Object displacement listings:
○ ○ ○

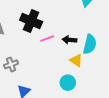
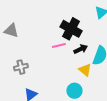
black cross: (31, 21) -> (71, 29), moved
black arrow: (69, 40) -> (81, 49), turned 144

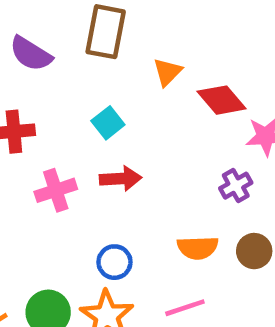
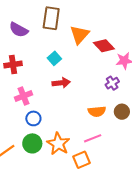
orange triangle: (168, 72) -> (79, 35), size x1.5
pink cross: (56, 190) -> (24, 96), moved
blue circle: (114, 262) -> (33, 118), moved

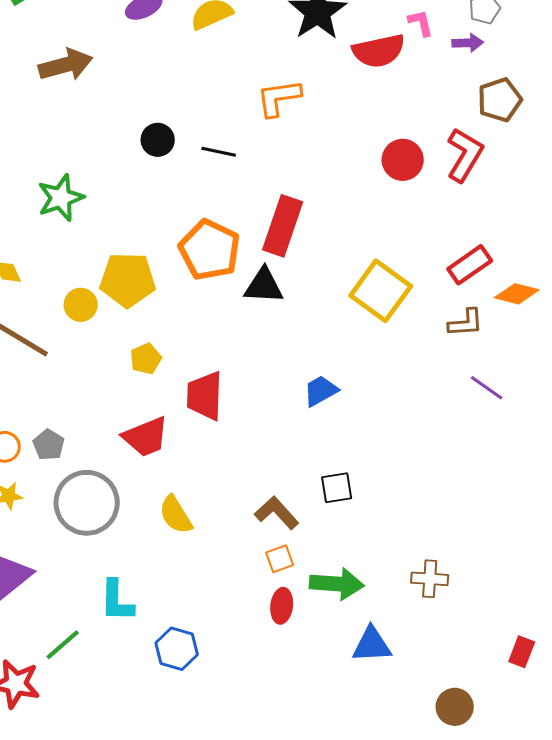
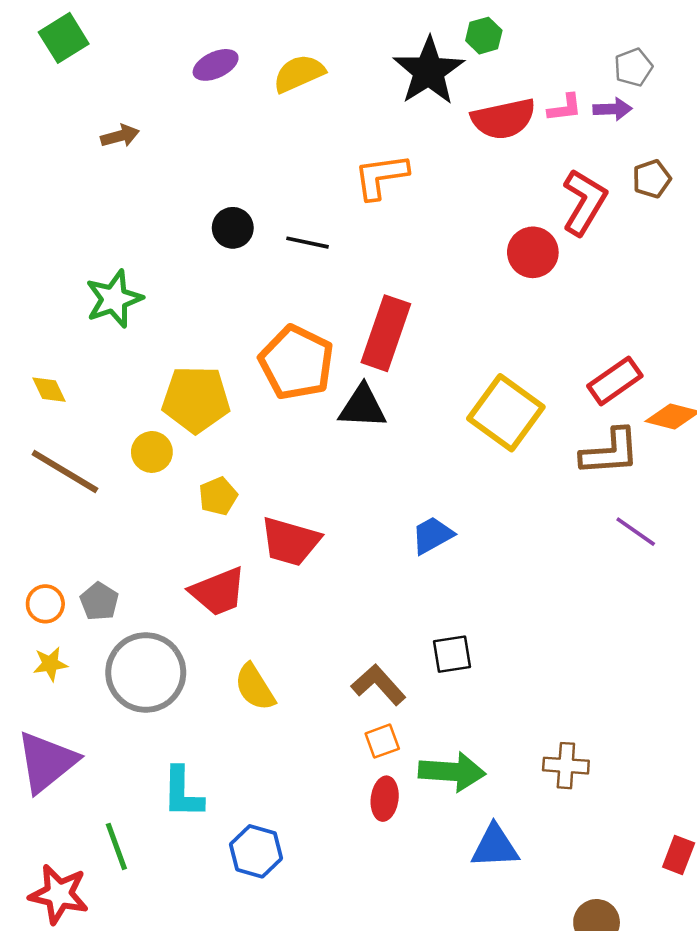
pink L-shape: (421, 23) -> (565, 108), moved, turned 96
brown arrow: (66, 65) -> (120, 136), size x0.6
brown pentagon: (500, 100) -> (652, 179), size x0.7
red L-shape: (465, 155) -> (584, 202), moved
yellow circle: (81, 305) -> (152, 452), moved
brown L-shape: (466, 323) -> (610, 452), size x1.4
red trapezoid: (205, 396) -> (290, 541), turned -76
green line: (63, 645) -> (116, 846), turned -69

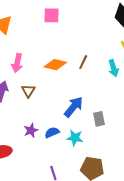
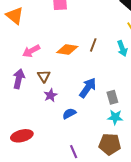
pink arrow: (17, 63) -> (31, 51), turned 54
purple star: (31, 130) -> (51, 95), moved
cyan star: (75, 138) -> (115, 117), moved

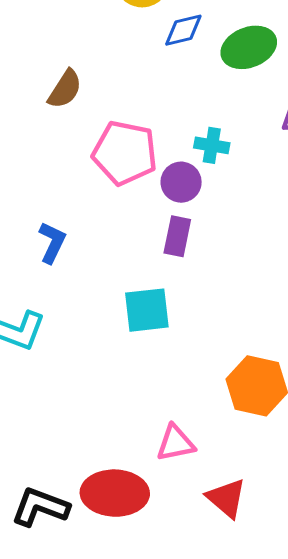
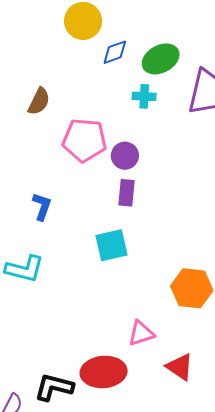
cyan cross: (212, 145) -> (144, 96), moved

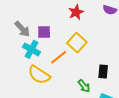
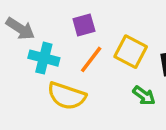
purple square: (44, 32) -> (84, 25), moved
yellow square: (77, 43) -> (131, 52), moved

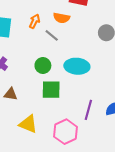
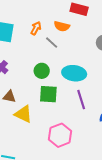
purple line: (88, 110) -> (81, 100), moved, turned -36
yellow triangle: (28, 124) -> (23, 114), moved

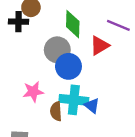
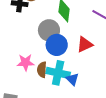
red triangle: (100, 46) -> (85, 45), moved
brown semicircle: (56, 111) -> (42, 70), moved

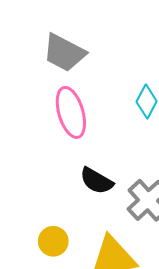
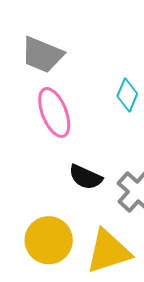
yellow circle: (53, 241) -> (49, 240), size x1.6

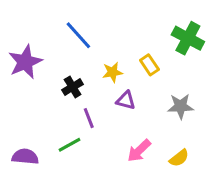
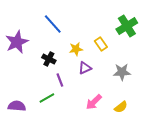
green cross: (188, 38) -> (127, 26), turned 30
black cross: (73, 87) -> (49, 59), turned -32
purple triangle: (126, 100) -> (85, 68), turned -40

○ ○ ○

• _YOUR GOAL_
From the first line to the last, retype the entries above exactly, minus the pictures.

• _SOLVED PROBLEM_
black cross: (31, 21) -> (71, 29), moved
black arrow: (69, 40) -> (81, 49), turned 144

orange triangle: (168, 72) -> (79, 35), size x1.5
pink cross: (56, 190) -> (24, 96), moved
blue circle: (114, 262) -> (33, 118), moved

pink L-shape: (421, 23) -> (565, 108), moved, turned 96
brown arrow: (66, 65) -> (120, 136), size x0.6
brown pentagon: (500, 100) -> (652, 179), size x0.7
red L-shape: (465, 155) -> (584, 202), moved
yellow circle: (81, 305) -> (152, 452), moved
brown L-shape: (466, 323) -> (610, 452), size x1.4
red trapezoid: (205, 396) -> (290, 541), turned -76
green line: (63, 645) -> (116, 846), turned -69

pink arrow: (17, 63) -> (31, 51), turned 54
purple star: (31, 130) -> (51, 95), moved
cyan star: (75, 138) -> (115, 117), moved

cyan cross: (212, 145) -> (144, 96), moved

purple square: (44, 32) -> (84, 25), moved
yellow square: (77, 43) -> (131, 52), moved

purple line: (88, 110) -> (81, 100), moved, turned -36
yellow triangle: (28, 124) -> (23, 114), moved

red triangle: (100, 46) -> (85, 45), moved
brown semicircle: (56, 111) -> (42, 70), moved

yellow circle: (53, 241) -> (49, 240), size x1.6

green cross: (188, 38) -> (127, 26), turned 30
black cross: (73, 87) -> (49, 59), turned -32
purple triangle: (126, 100) -> (85, 68), turned -40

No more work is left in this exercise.